What to produce = Each line of the records below that holds "yellow" should be returned.

START Records provided

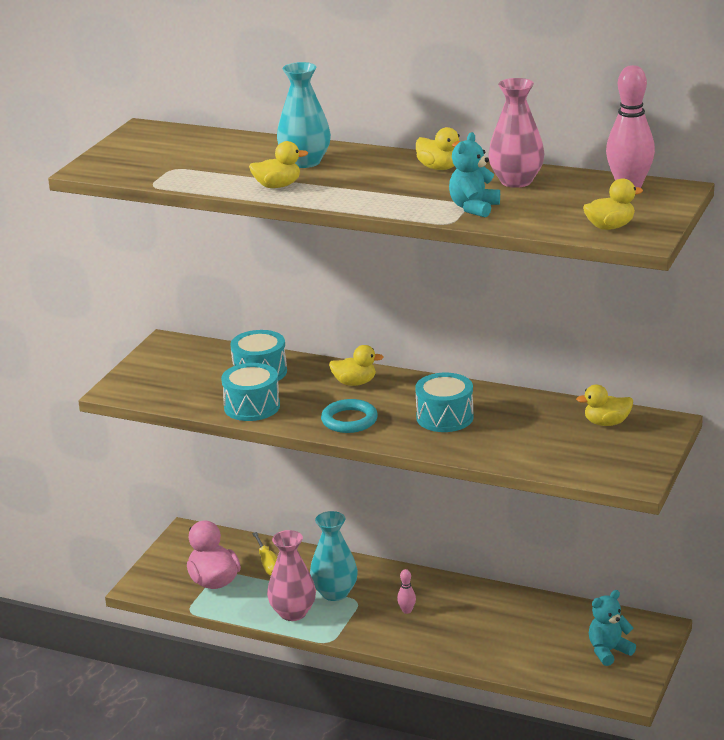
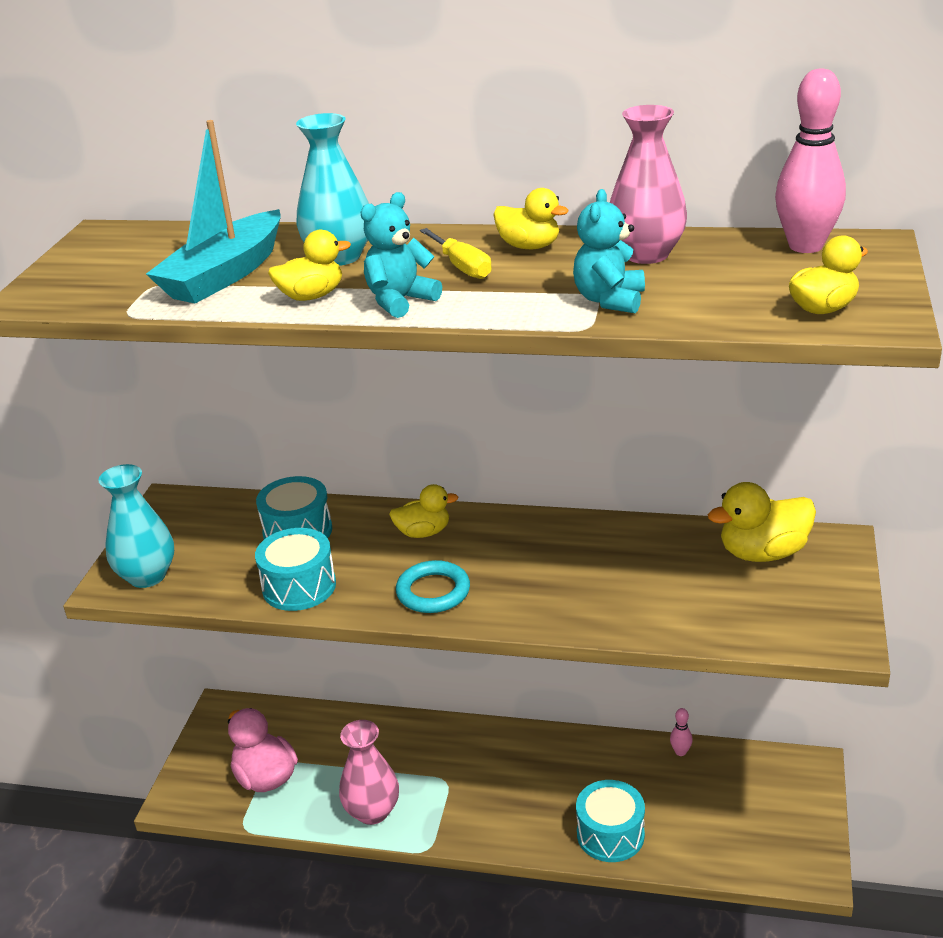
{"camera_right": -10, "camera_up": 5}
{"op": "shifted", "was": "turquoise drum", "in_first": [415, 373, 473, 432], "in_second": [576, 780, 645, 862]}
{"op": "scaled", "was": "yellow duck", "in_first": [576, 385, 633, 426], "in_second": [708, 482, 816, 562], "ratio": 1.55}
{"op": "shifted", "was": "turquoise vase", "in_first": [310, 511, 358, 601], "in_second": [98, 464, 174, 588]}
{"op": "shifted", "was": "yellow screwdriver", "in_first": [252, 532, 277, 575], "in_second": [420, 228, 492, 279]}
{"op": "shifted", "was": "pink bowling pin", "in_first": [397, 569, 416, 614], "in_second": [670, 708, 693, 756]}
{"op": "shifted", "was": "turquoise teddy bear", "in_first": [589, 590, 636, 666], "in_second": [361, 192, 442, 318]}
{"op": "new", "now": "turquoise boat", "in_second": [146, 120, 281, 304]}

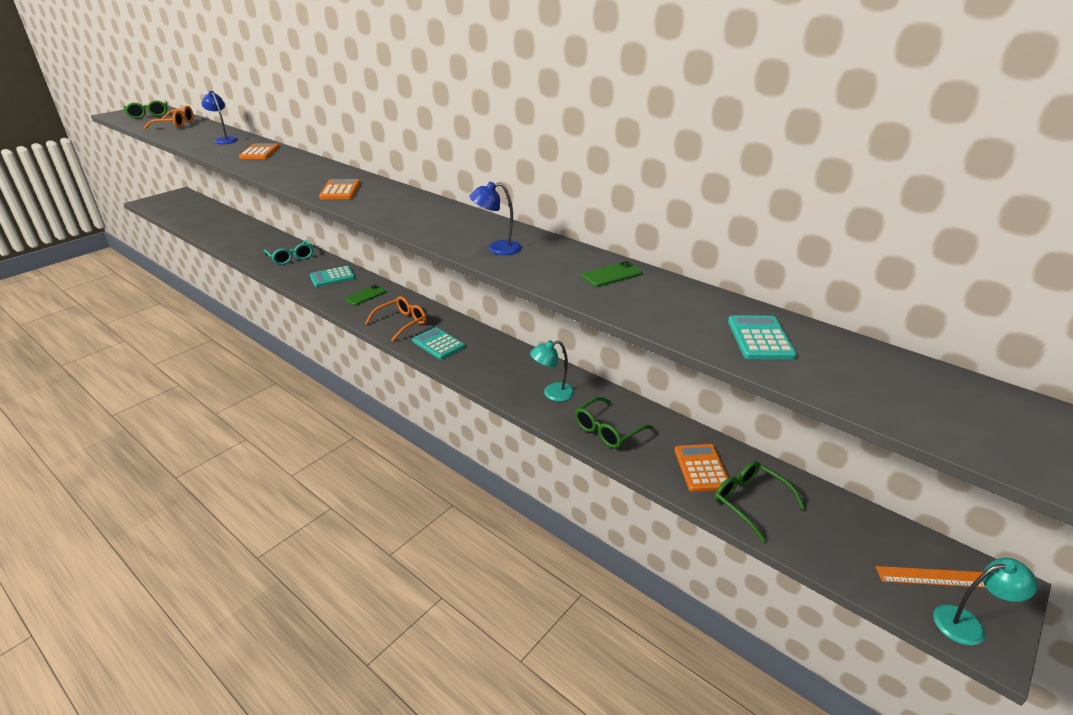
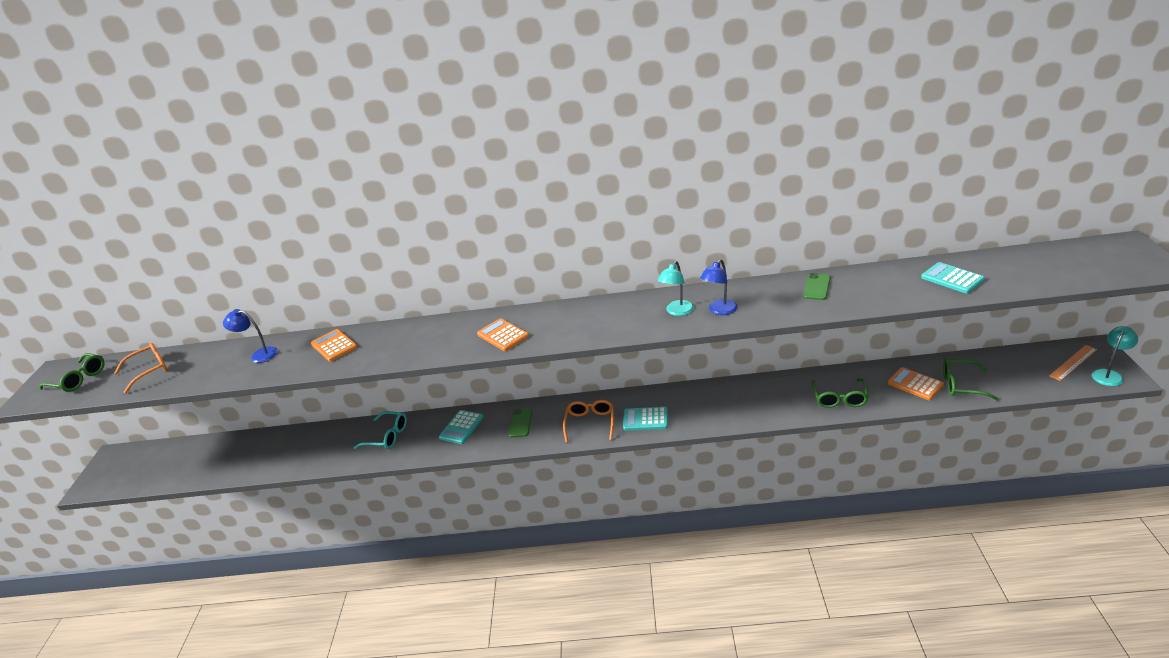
{"camera_right": -35, "camera_up": 0}
{"op": "shifted", "was": "turquoise lamp", "in_first": [530, 340, 575, 401], "in_second": [657, 261, 694, 316]}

END Records provided

Task answer =
{"op": "scaled", "was": "yellow duck", "in_first": [576, 385, 633, 426], "in_second": [708, 482, 816, 562], "ratio": 1.55}
{"op": "shifted", "was": "yellow screwdriver", "in_first": [252, 532, 277, 575], "in_second": [420, 228, 492, 279]}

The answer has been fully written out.